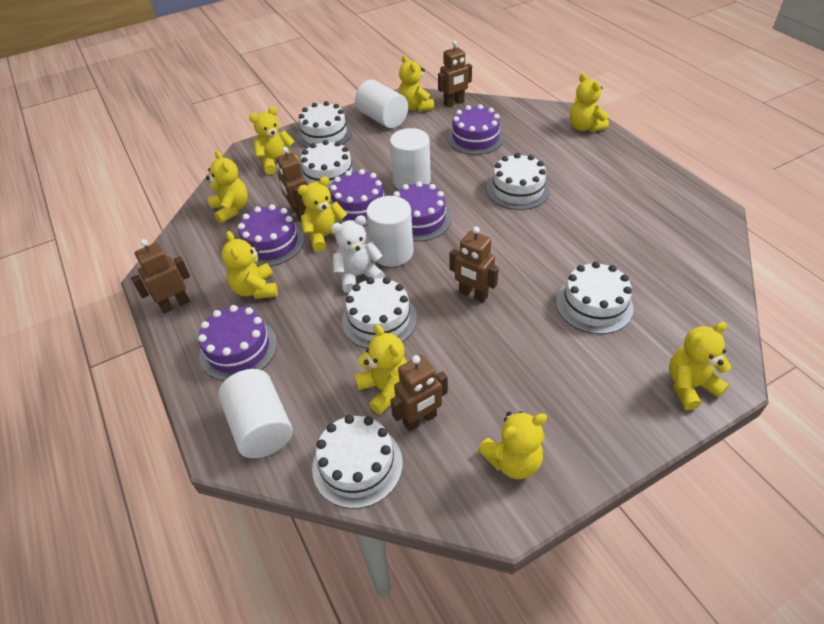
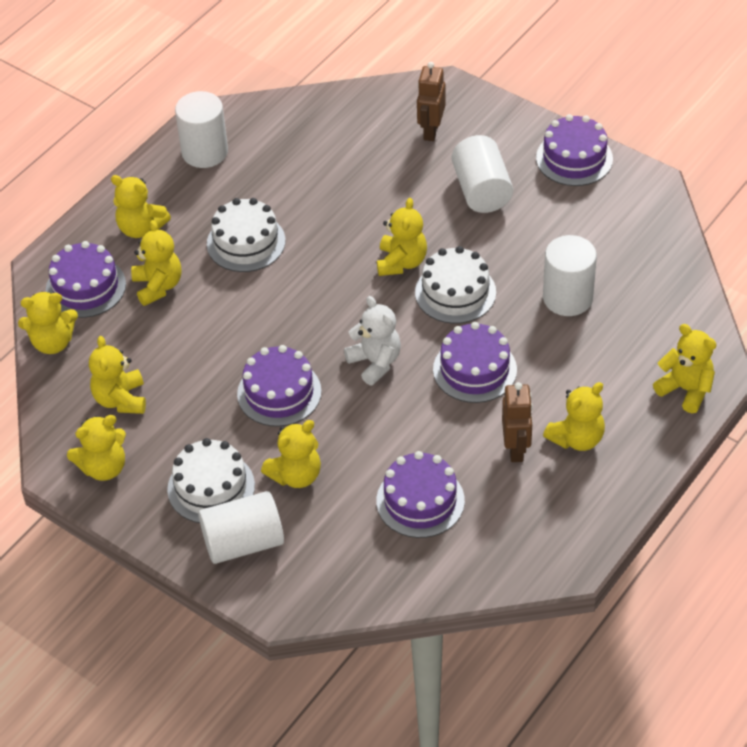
brown robot: 5 -> 2
white cake: 6 -> 3

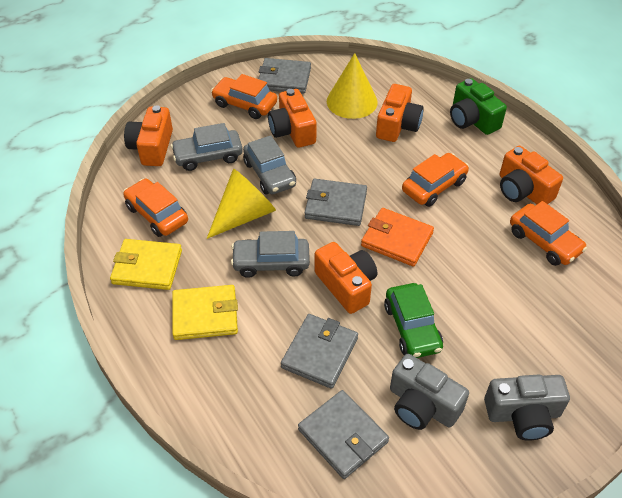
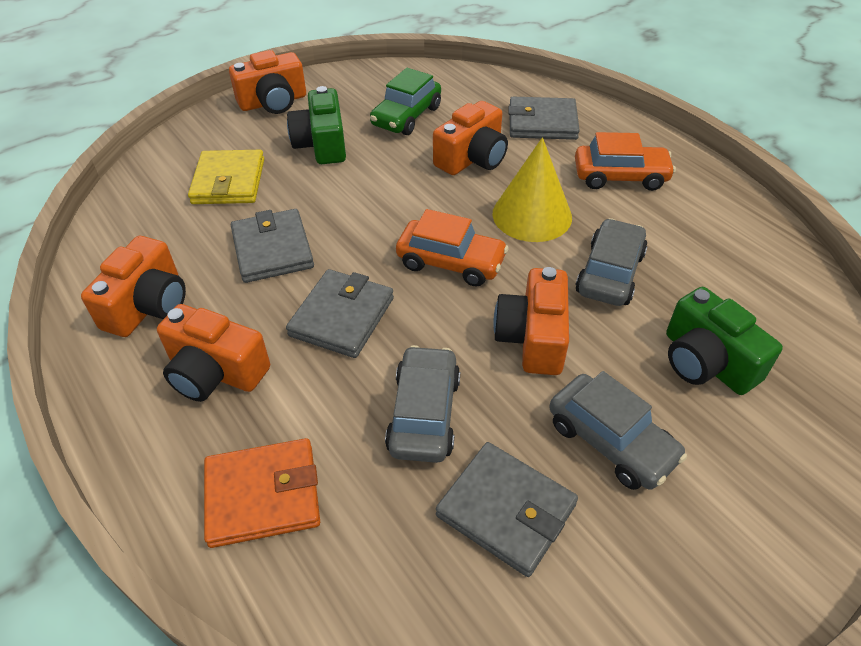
green camera: 1 -> 2
grey camera: 2 -> 0
orange car: 4 -> 2
yellow cone: 2 -> 1
yellow wallet: 2 -> 1

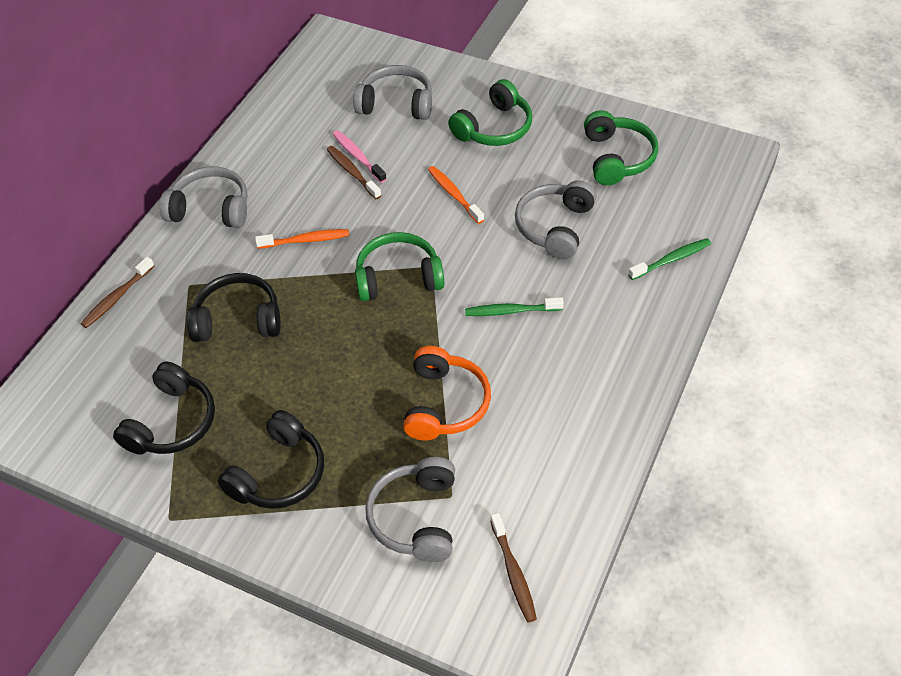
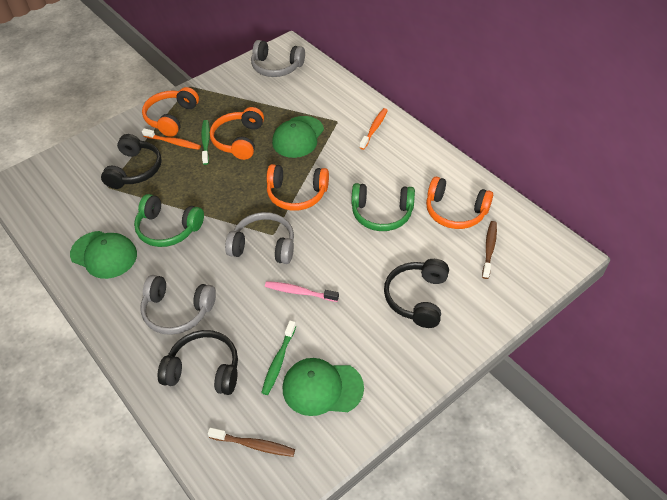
brown toothbrush: 3 -> 2
green cap: 0 -> 3
green headphones: 3 -> 2
grey headphones: 4 -> 3
orange headphones: 1 -> 4

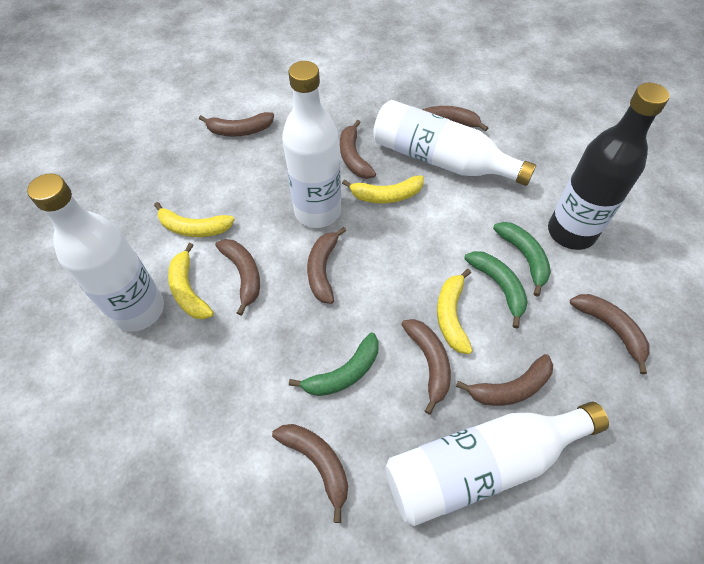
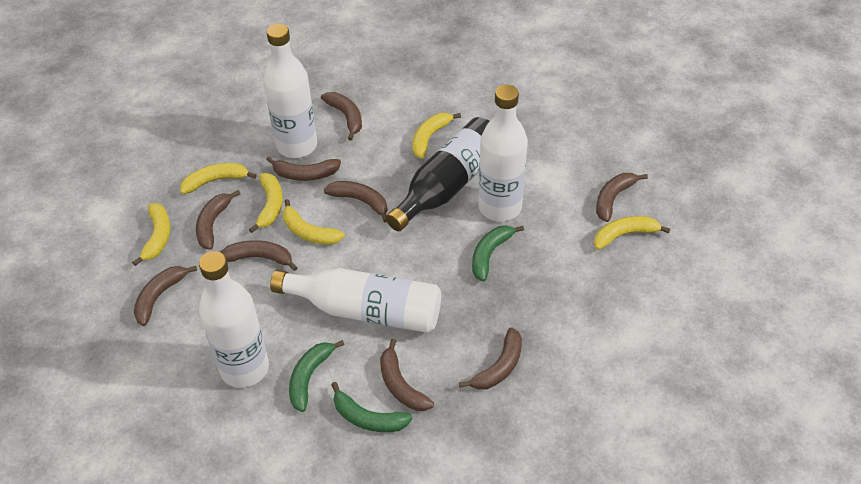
yellow banana: 4 -> 6

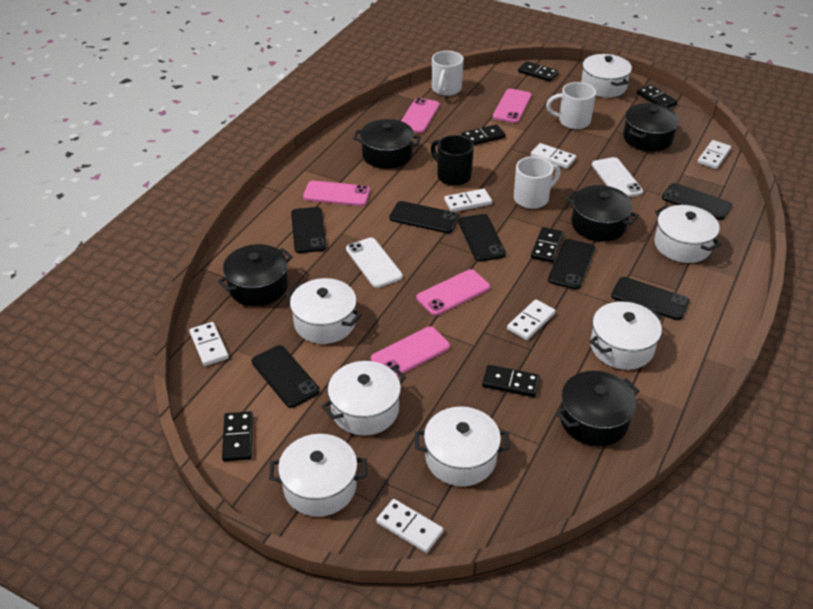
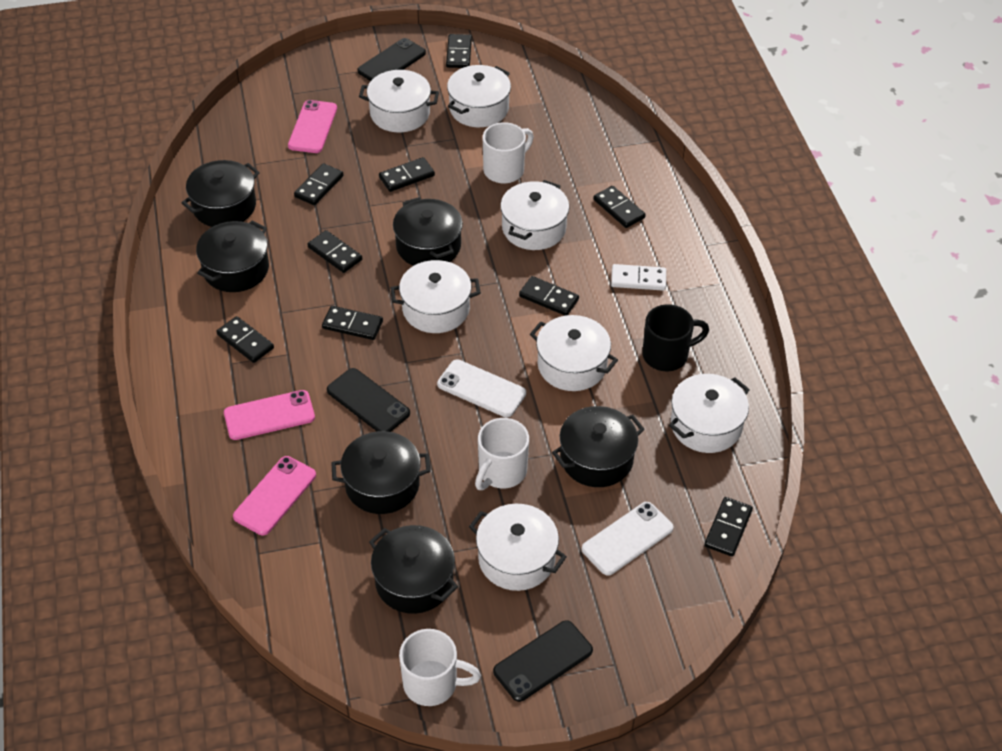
black domino: 6 -> 9
black phone: 7 -> 3
black pot: 5 -> 6
pink phone: 5 -> 3
white domino: 6 -> 1

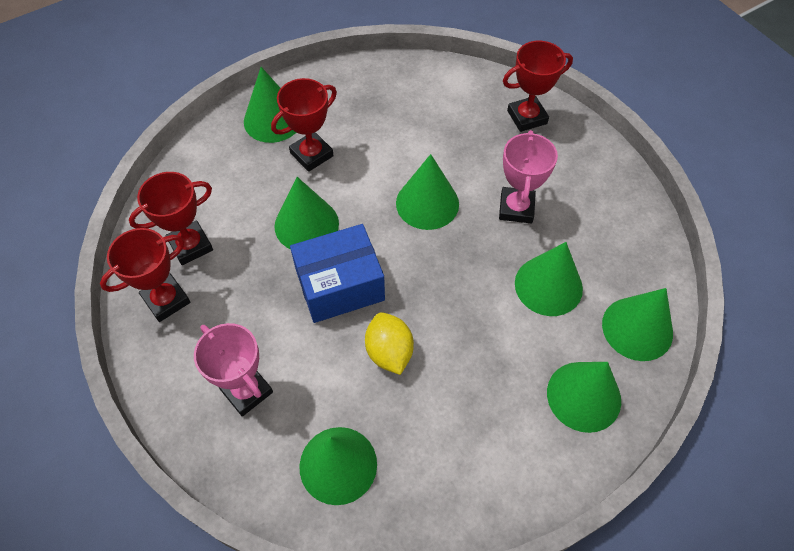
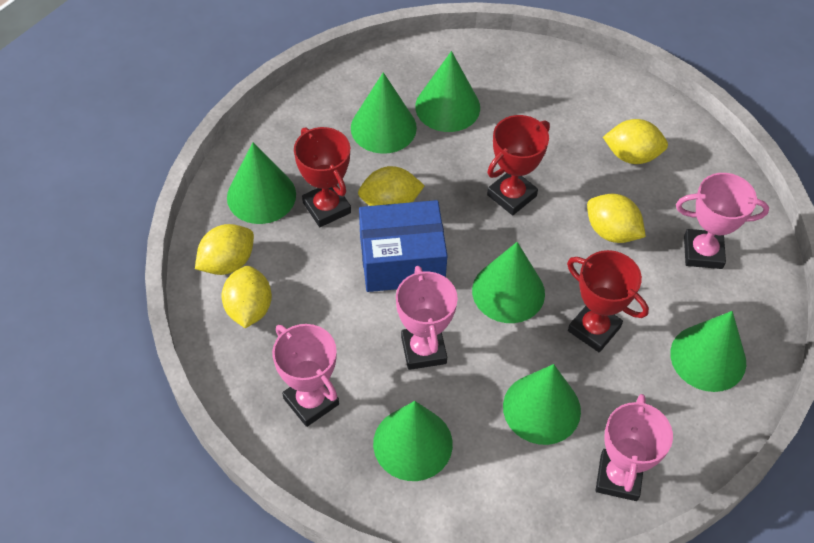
pink trophy: 2 -> 4
red trophy: 4 -> 3
yellow lemon: 1 -> 5

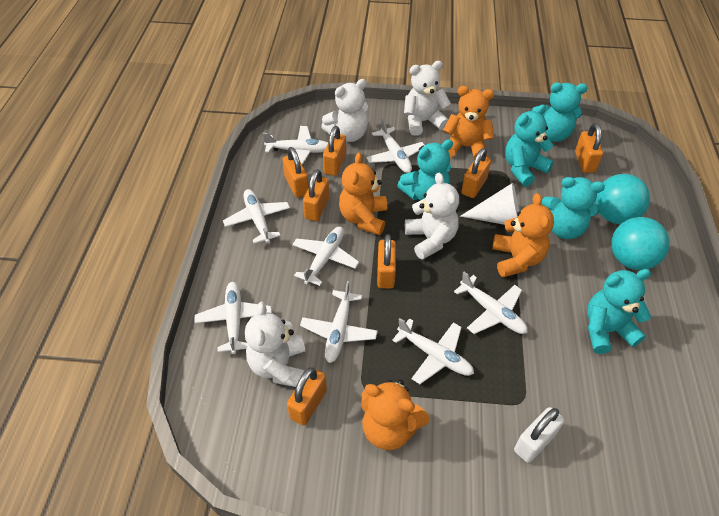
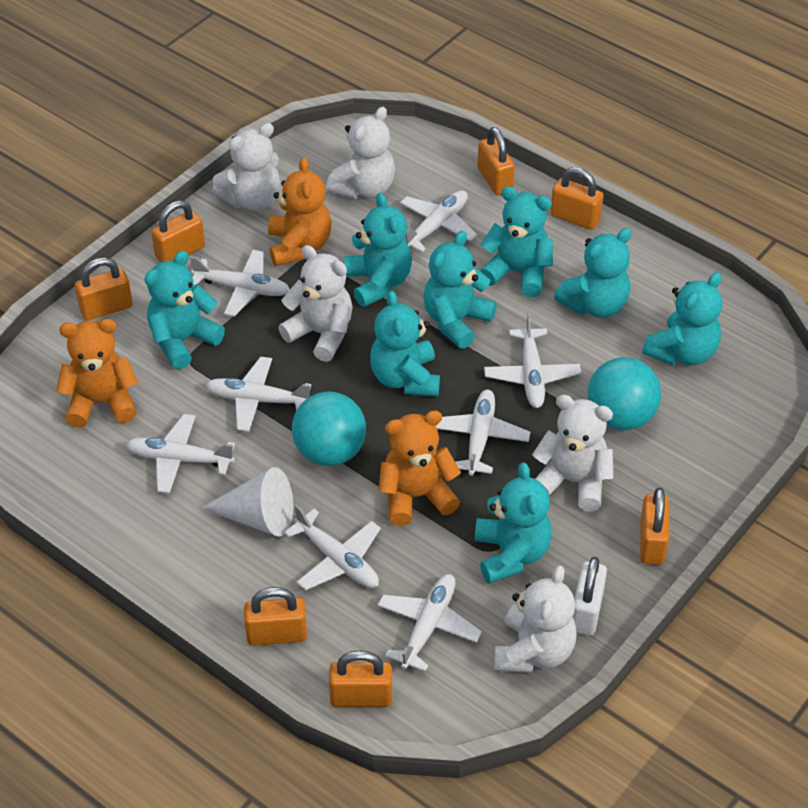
orange teddy bear: 4 -> 3
turquoise teddy bear: 5 -> 8
white teddy bear: 4 -> 5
• • • •
> [Exercise]
Reproduce every record above exactly, omitting the pictures.

> [Task solution]
brown robot: 5 -> 2
white cake: 6 -> 3

green camera: 1 -> 2
grey camera: 2 -> 0
orange car: 4 -> 2
yellow cone: 2 -> 1
yellow wallet: 2 -> 1

brown toothbrush: 3 -> 2
green cap: 0 -> 3
green headphones: 3 -> 2
grey headphones: 4 -> 3
orange headphones: 1 -> 4

yellow banana: 4 -> 6

black domino: 6 -> 9
black phone: 7 -> 3
black pot: 5 -> 6
pink phone: 5 -> 3
white domino: 6 -> 1

pink trophy: 2 -> 4
red trophy: 4 -> 3
yellow lemon: 1 -> 5

orange teddy bear: 4 -> 3
turquoise teddy bear: 5 -> 8
white teddy bear: 4 -> 5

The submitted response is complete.